→ **Task requirements**:
Exact transcription of the data below is required, without the images.

Records from a dataset:

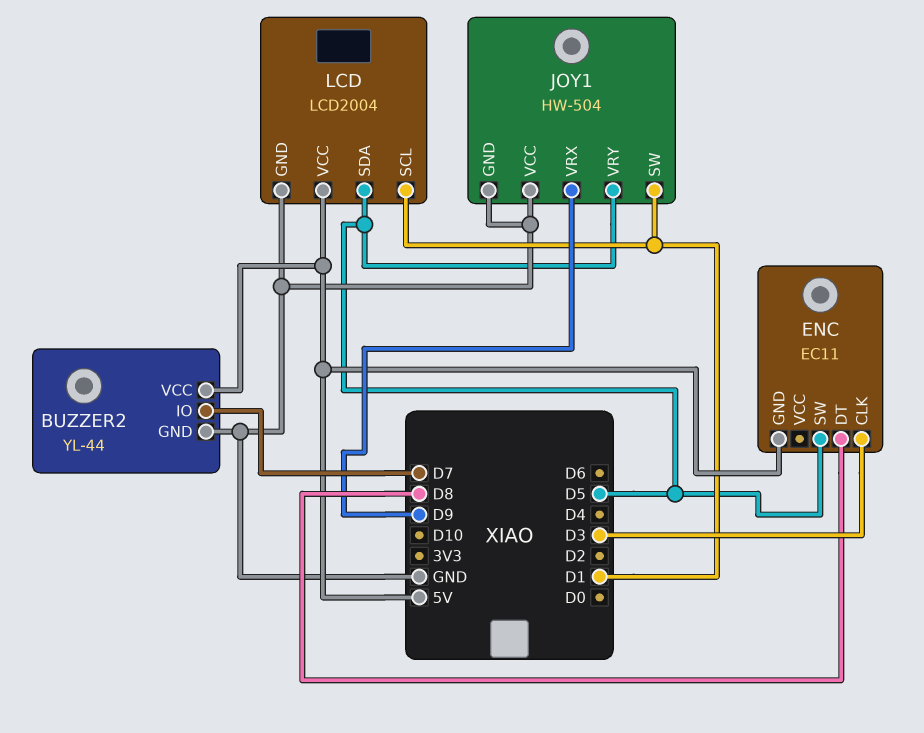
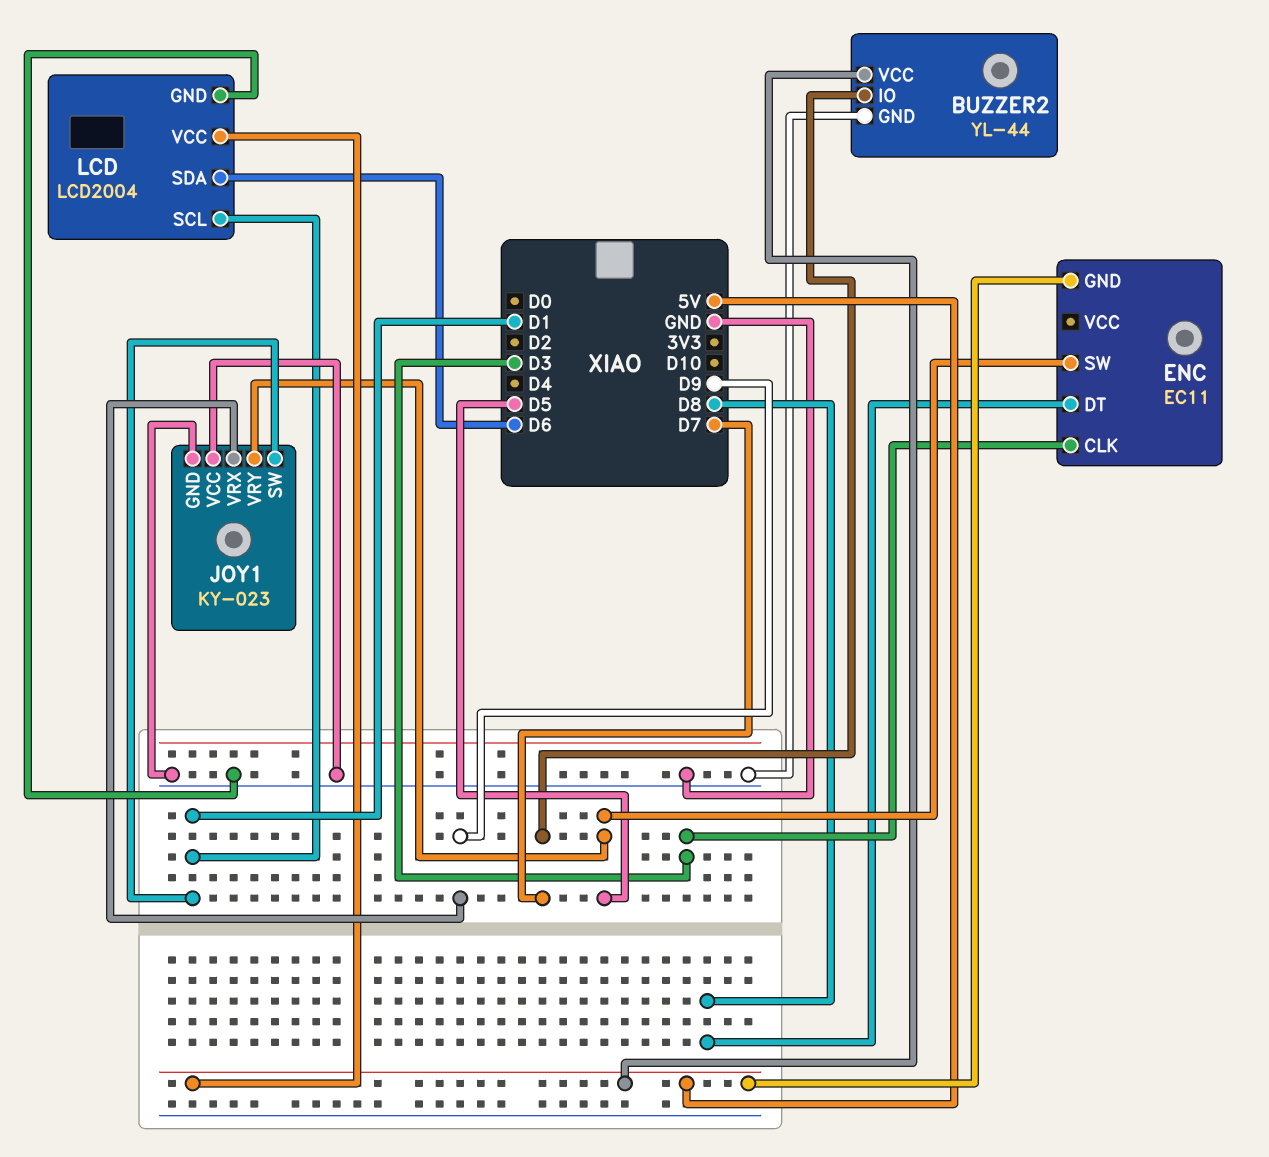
JOY1: HW-504 -> KY-023
LCD pin SDA: D5 -> D6

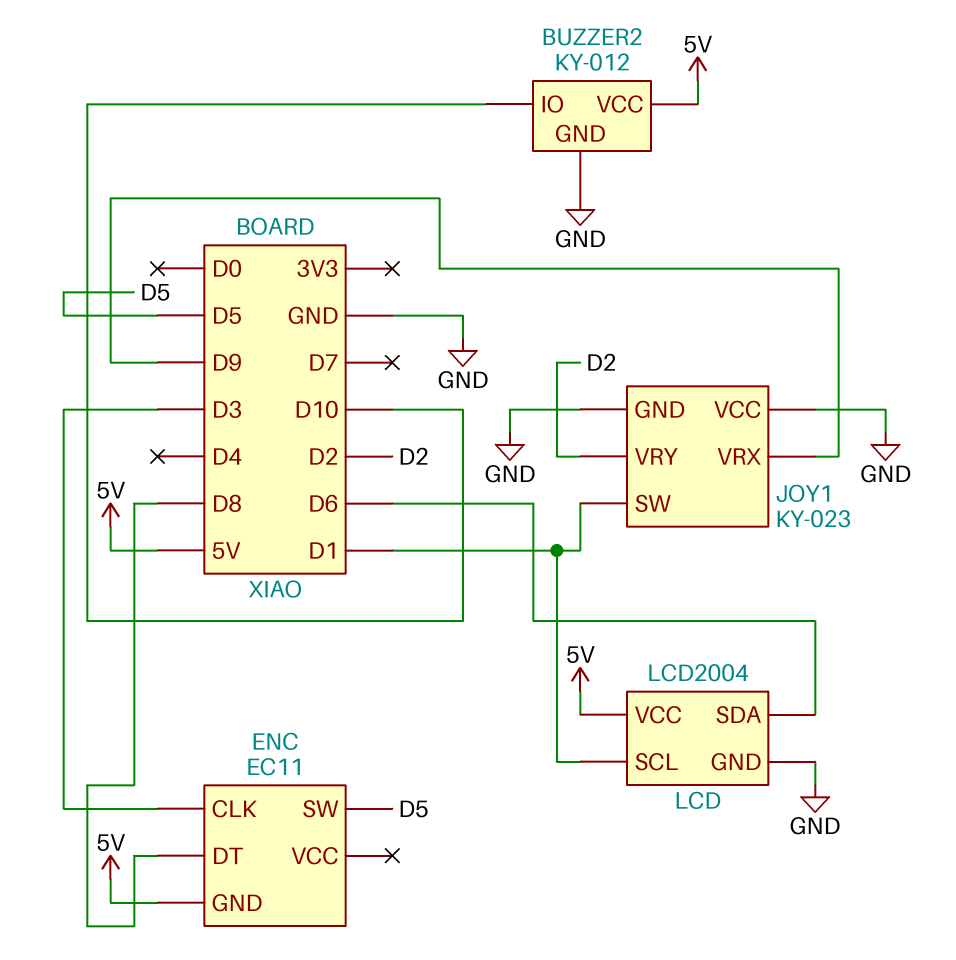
BUZZER2: YL-44 -> KY-012
BUZZER2 pin IO: D7 -> D10
JOY1 pin VRY: D5 -> D2

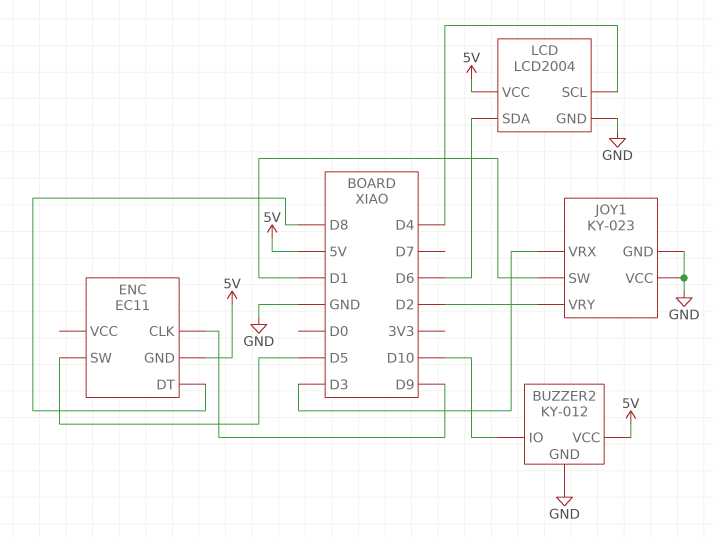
ENC pin CLK: D3 -> D9
JOY1 pin VRX: D9 -> D3
LCD pin SCL: D1 -> D4

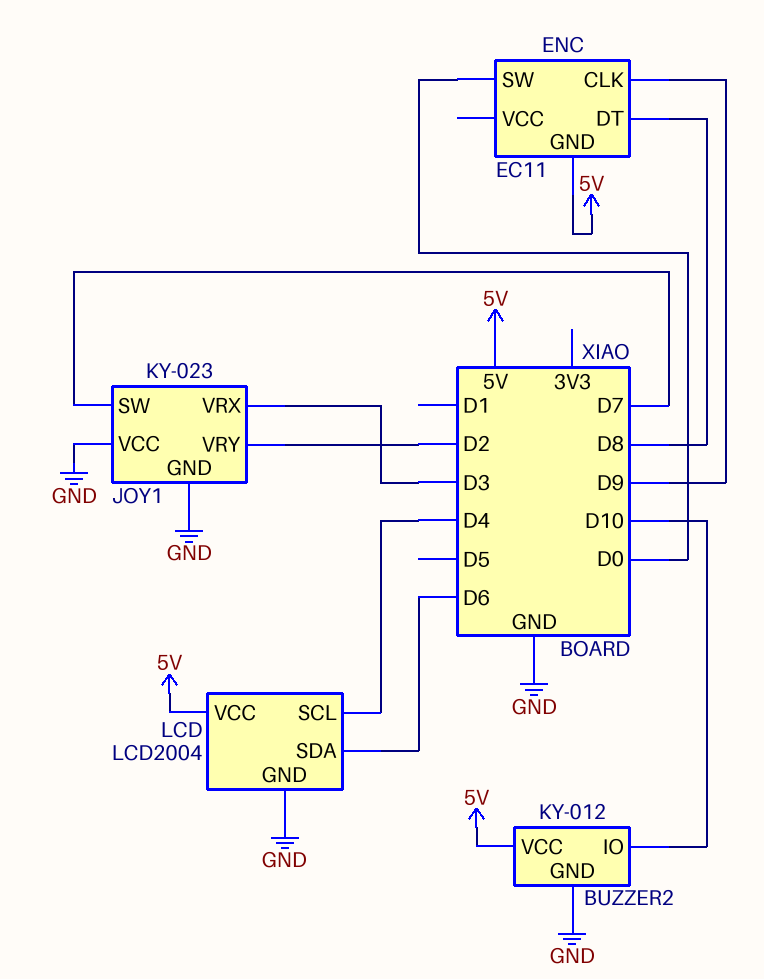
ENC pin SW: D5 -> D0
JOY1 pin SW: D1 -> D7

→ **Exercise response**:
JOY1: HW-504 -> KY-023
LCD pin SDA: D5 -> D6

BUZZER2: YL-44 -> KY-012
BUZZER2 pin IO: D7 -> D10
JOY1 pin VRY: D5 -> D2

ENC pin CLK: D3 -> D9
JOY1 pin VRX: D9 -> D3
LCD pin SCL: D1 -> D4

ENC pin SW: D5 -> D0
JOY1 pin SW: D1 -> D7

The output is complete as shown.